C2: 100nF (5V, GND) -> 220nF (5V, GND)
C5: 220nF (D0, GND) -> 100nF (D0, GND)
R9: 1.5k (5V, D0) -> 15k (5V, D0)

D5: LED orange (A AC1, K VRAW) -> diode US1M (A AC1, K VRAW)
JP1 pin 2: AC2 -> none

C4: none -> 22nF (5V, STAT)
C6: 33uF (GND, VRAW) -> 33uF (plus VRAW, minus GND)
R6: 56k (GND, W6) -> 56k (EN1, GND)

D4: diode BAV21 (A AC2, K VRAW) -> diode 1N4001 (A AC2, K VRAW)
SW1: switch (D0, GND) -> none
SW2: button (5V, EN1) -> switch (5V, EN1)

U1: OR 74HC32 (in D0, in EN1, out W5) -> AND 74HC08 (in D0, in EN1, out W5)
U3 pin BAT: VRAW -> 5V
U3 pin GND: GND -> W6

########################################

> Work instruction
Please retype all of the records above exactly as they are.

> Task solution
C2: 100nF (5V, GND) -> 220nF (5V, GND)
C5: 220nF (D0, GND) -> 100nF (D0, GND)
R9: 1.5k (5V, D0) -> 15k (5V, D0)

D5: LED orange (A AC1, K VRAW) -> diode US1M (A AC1, K VRAW)
JP1 pin 2: AC2 -> none

C4: none -> 22nF (5V, STAT)
C6: 33uF (GND, VRAW) -> 33uF (plus VRAW, minus GND)
R6: 56k (GND, W6) -> 56k (EN1, GND)

D4: diode BAV21 (A AC2, K VRAW) -> diode 1N4001 (A AC2, K VRAW)
SW1: switch (D0, GND) -> none
SW2: button (5V, EN1) -> switch (5V, EN1)

U1: OR 74HC32 (in D0, in EN1, out W5) -> AND 74HC08 (in D0, in EN1, out W5)
U3 pin BAT: VRAW -> 5V
U3 pin GND: GND -> W6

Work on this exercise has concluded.